If a line of the data contains the word "pentagon", it is counted; report how many such lines there are and nothing else.

_TASK INPUT_:
● ● ● ●

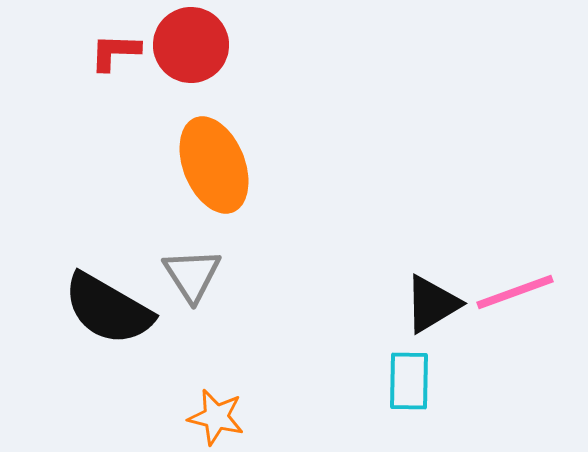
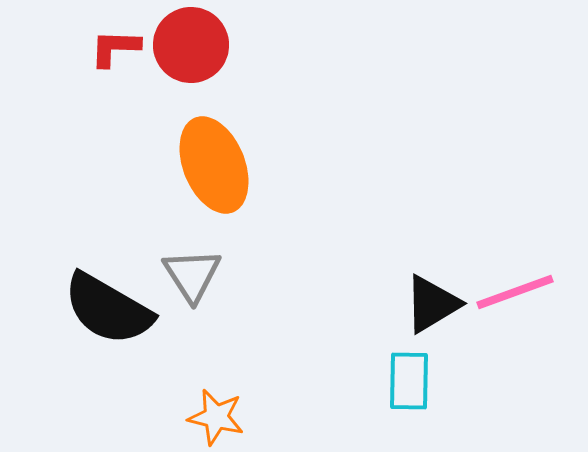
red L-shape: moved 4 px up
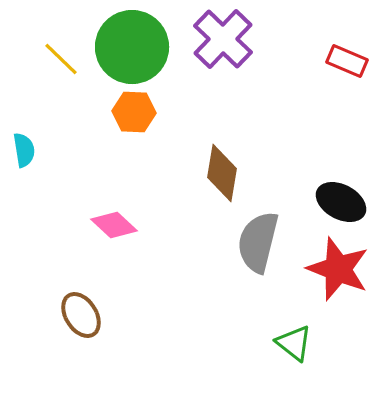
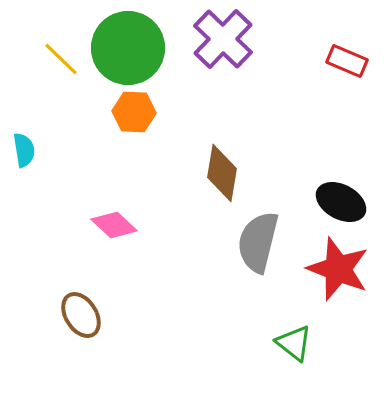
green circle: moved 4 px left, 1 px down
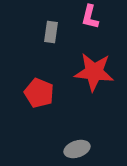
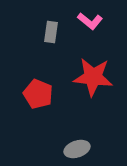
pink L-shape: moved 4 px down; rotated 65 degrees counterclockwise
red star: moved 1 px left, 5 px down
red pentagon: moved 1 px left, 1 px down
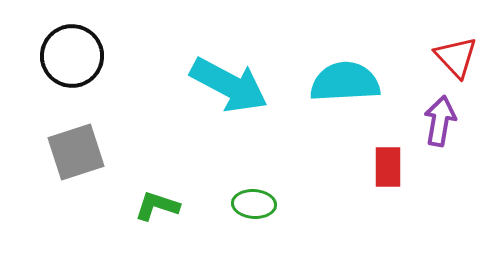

● ● ● ●

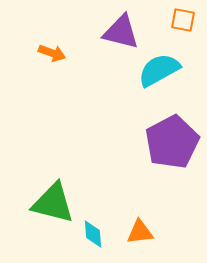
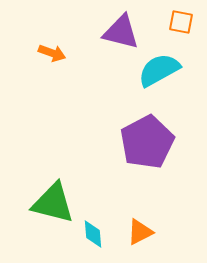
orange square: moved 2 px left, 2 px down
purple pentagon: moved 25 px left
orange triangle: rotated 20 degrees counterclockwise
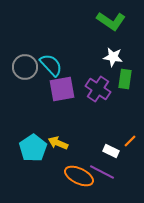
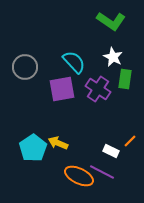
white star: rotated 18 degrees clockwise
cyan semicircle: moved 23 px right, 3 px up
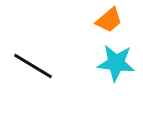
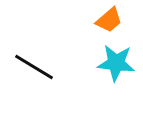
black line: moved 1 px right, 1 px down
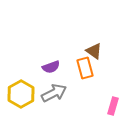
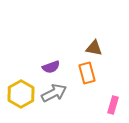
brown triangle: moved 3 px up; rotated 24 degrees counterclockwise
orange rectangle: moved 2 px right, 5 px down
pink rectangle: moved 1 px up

● ● ● ●

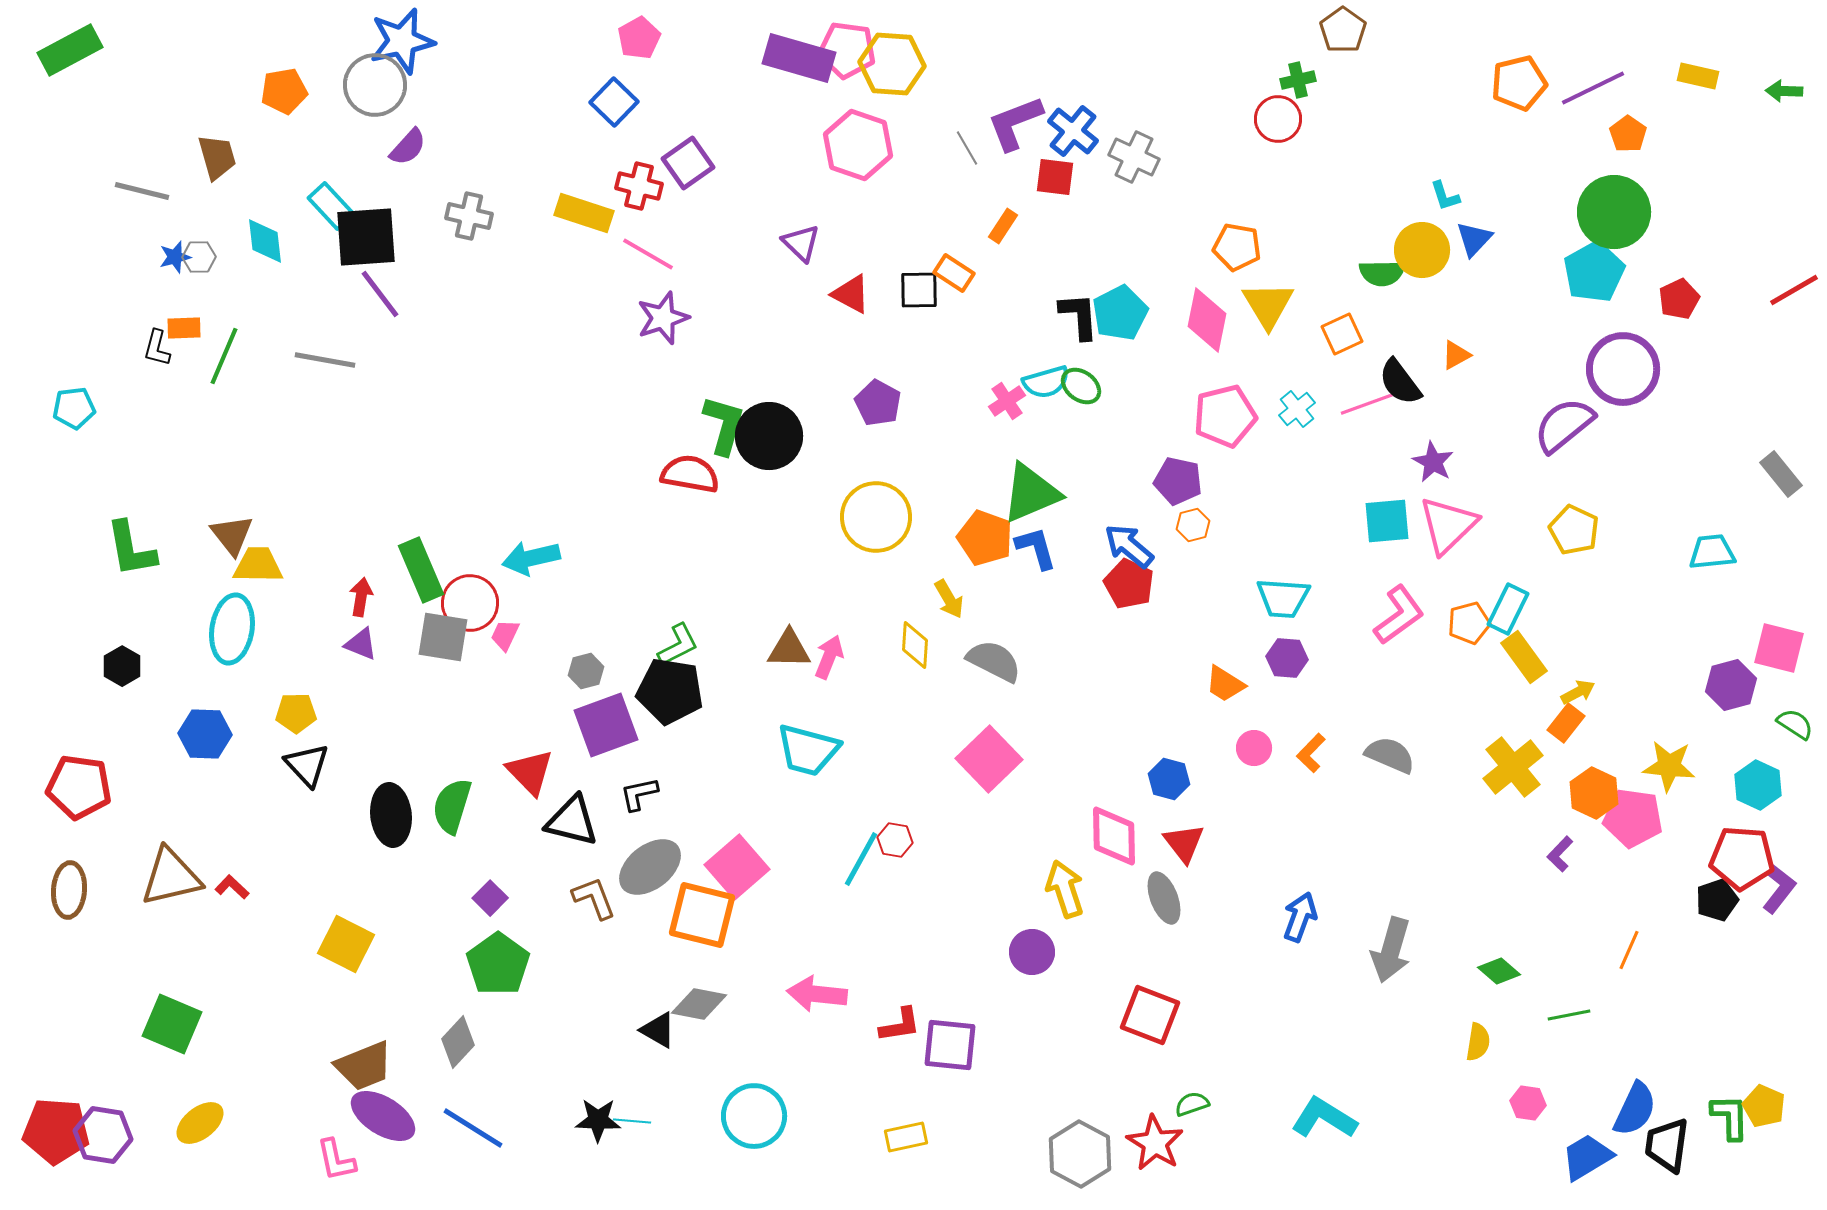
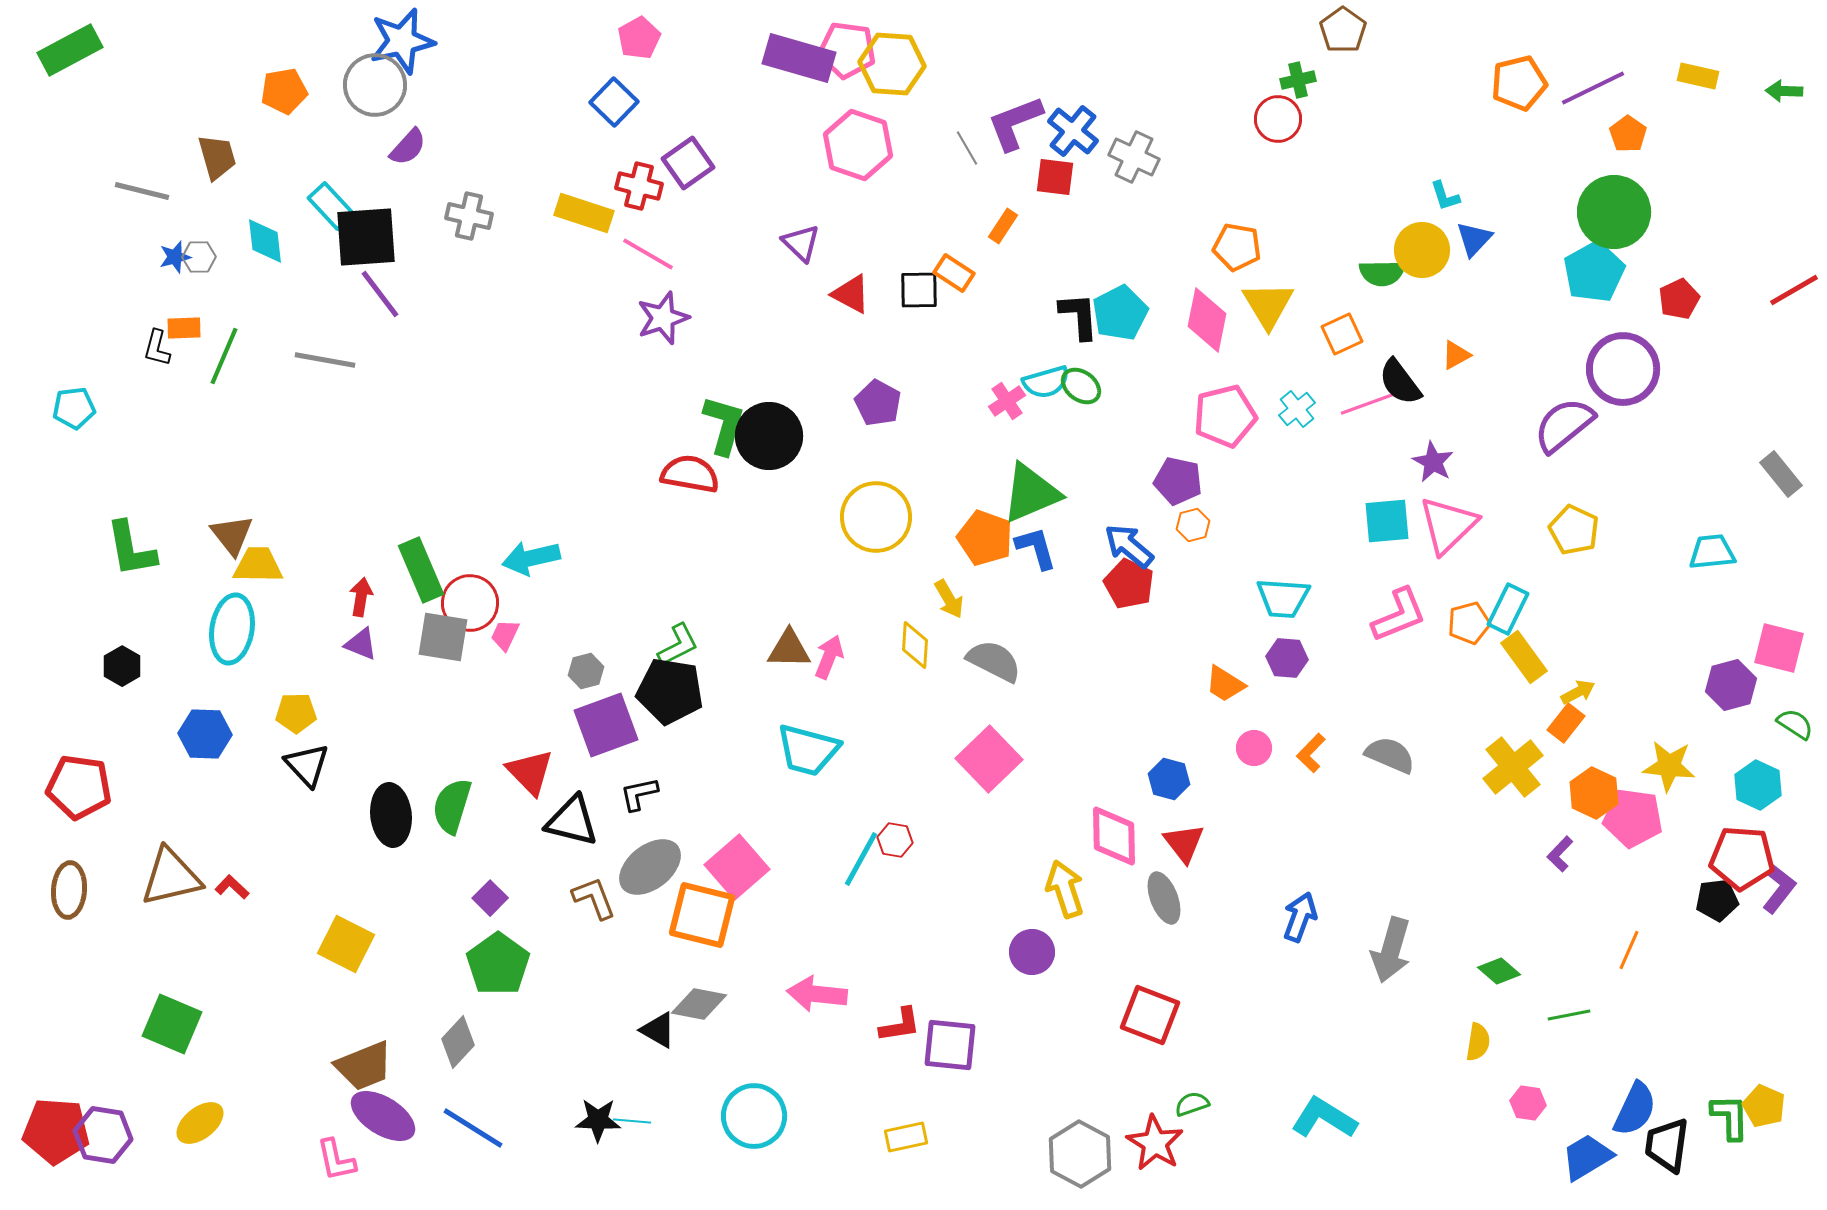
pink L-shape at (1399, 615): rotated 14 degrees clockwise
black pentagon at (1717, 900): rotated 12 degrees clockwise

● ● ● ●

_EXERCISE RESULT_: 3